··· RECORDS FOR THIS EXERCISE ···

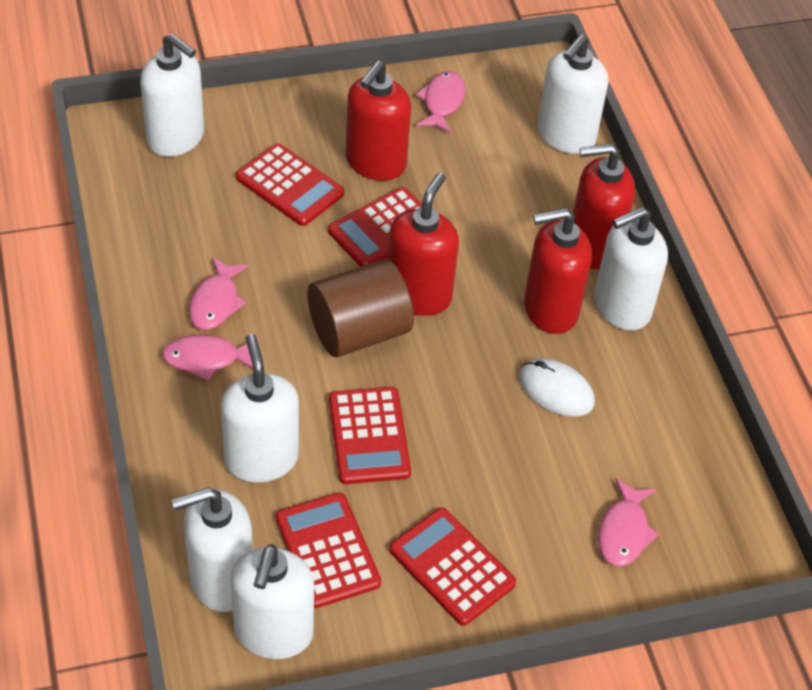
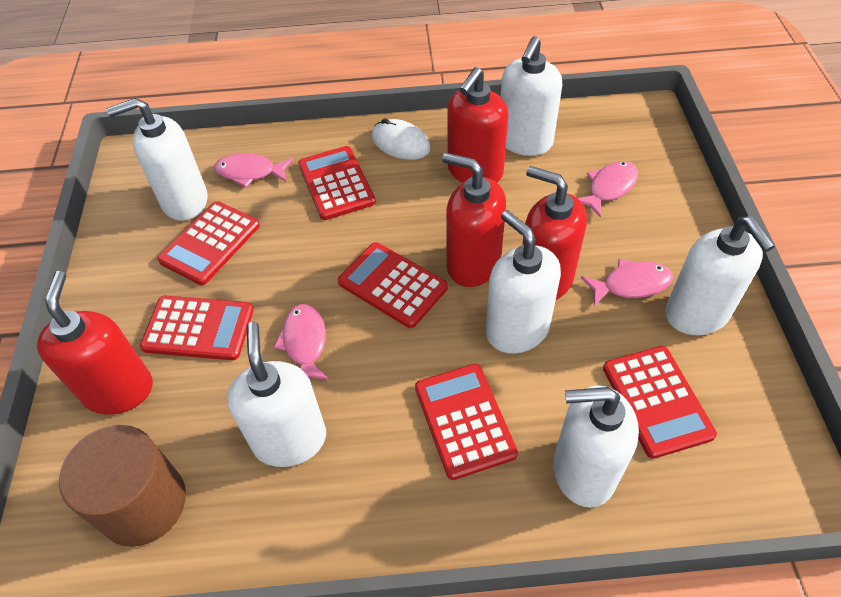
red calculator: 5 -> 6

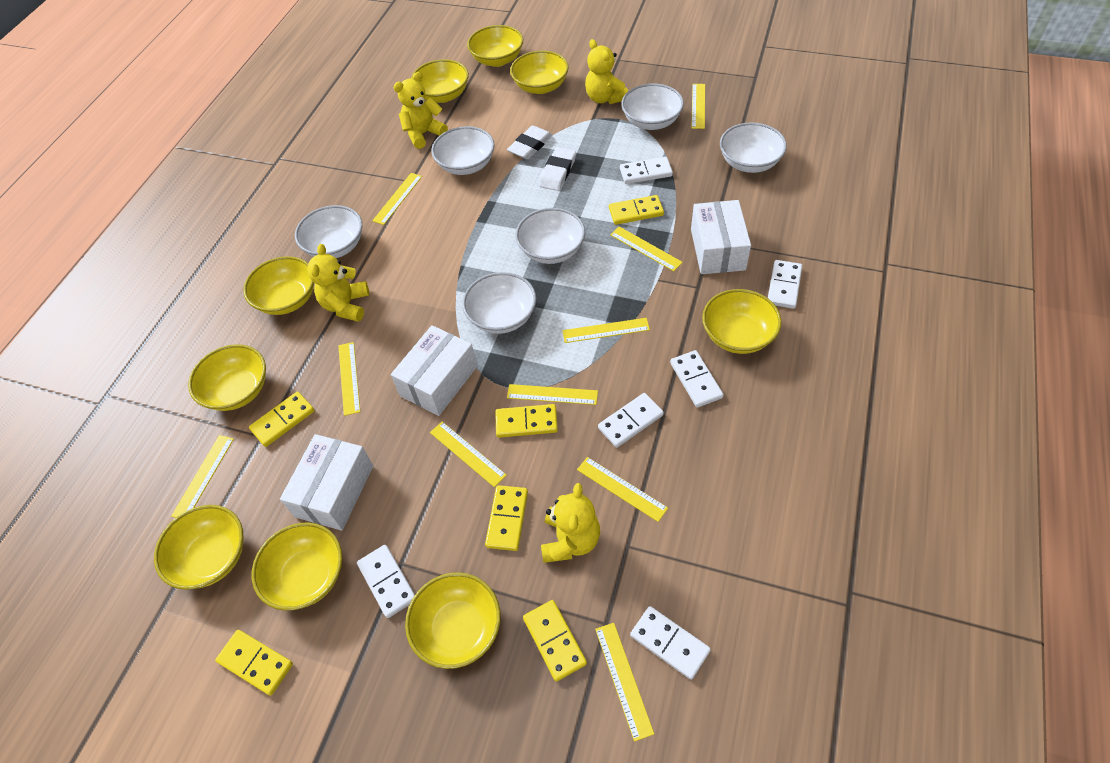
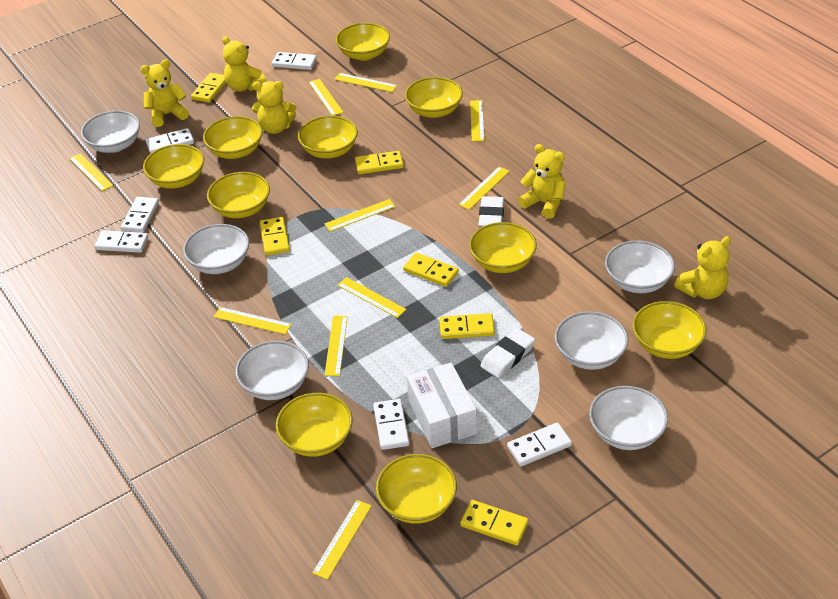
white box: 3 -> 1
yellow bowl: 9 -> 10
yellow teddy bear: 4 -> 5

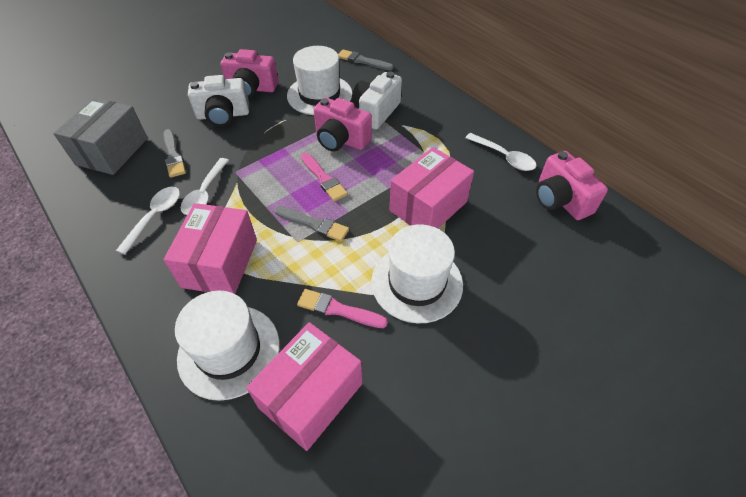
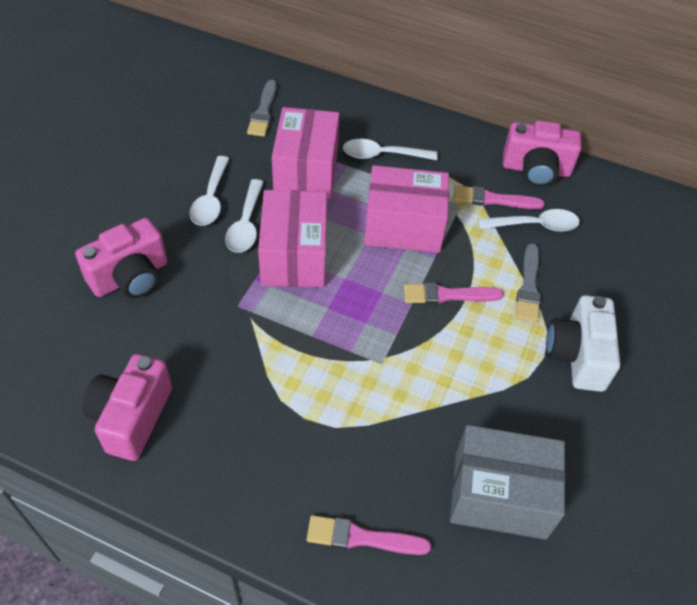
grey brush: 3 -> 2
pink brush: 2 -> 3
white camera: 2 -> 1
white hat: 3 -> 0
white spoon: 3 -> 4

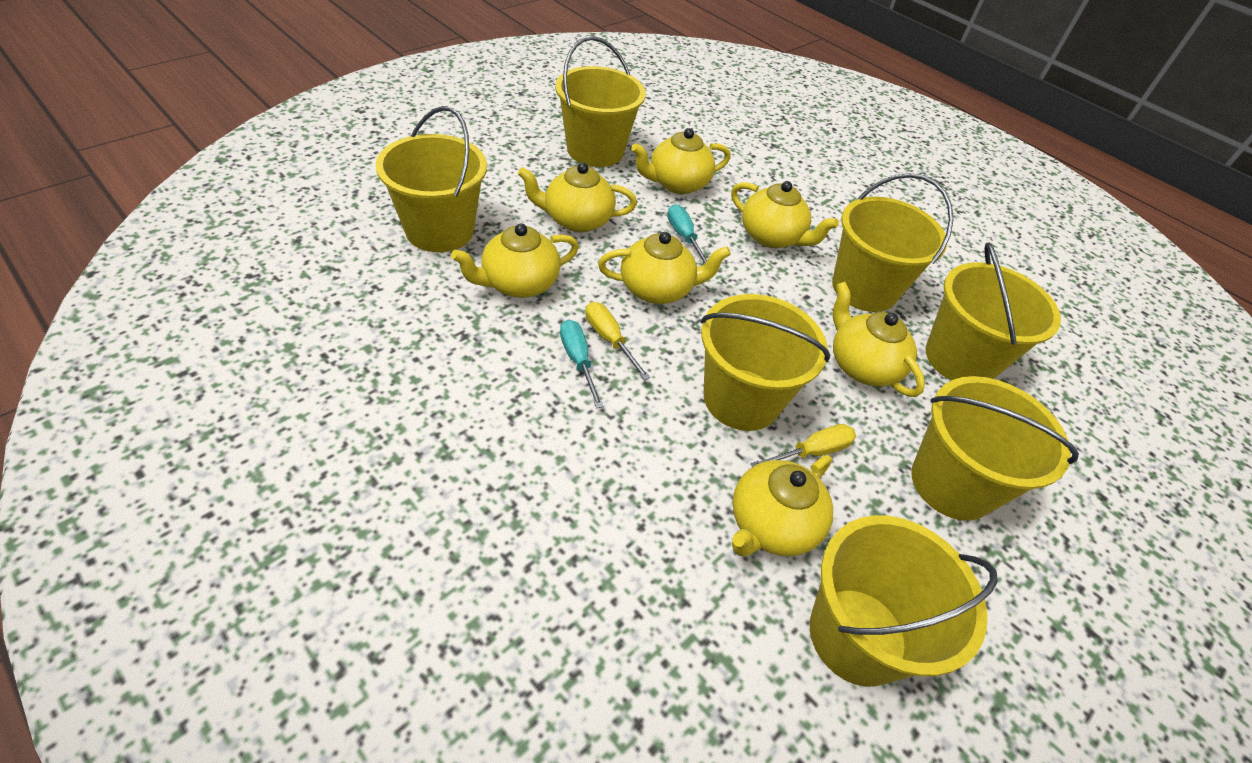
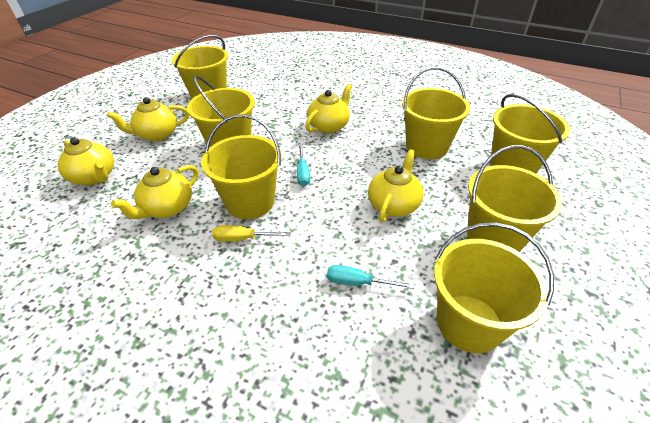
yellow screwdriver: 2 -> 1
yellow teapot: 7 -> 5

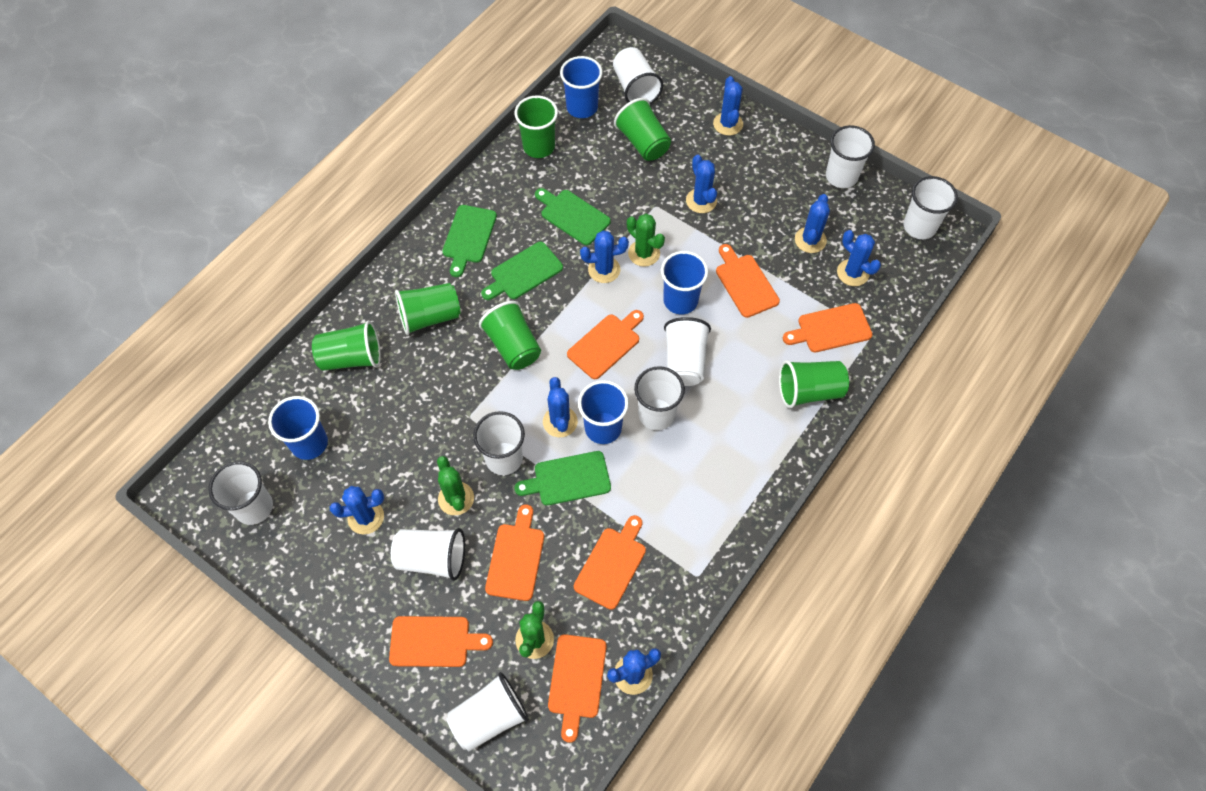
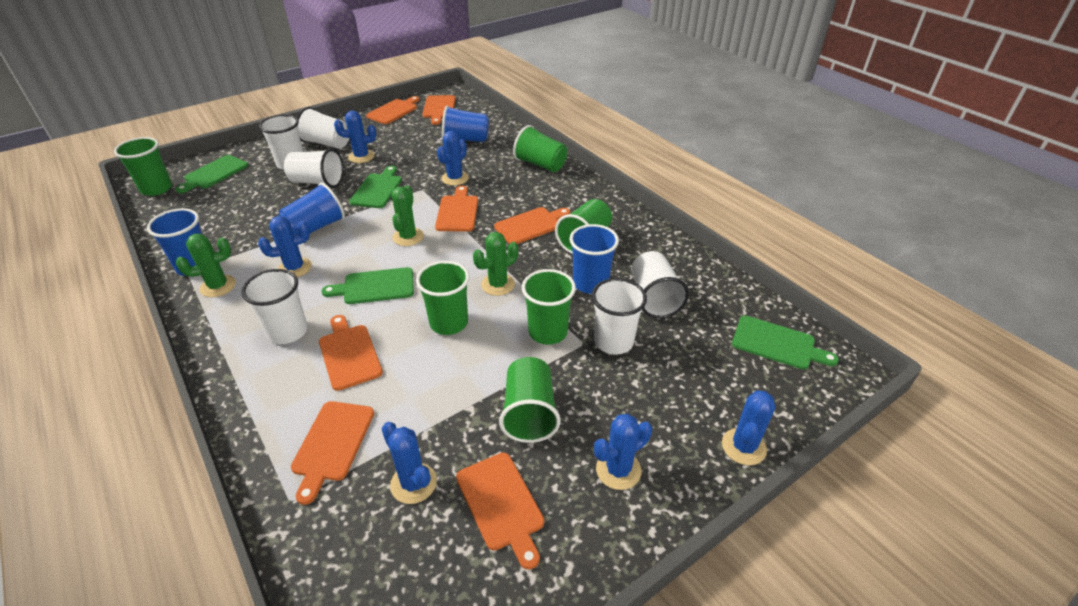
blue cactus: 8 -> 6
white cup: 9 -> 6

···

◆ WHAT THE TASK REQUIRES
In the material above, show every line where the word "yellow" turns up.

◆ EXERCISE SOLUTION
yellow bowl: 9 -> 10
yellow teddy bear: 4 -> 5
yellow screwdriver: 2 -> 1
yellow teapot: 7 -> 5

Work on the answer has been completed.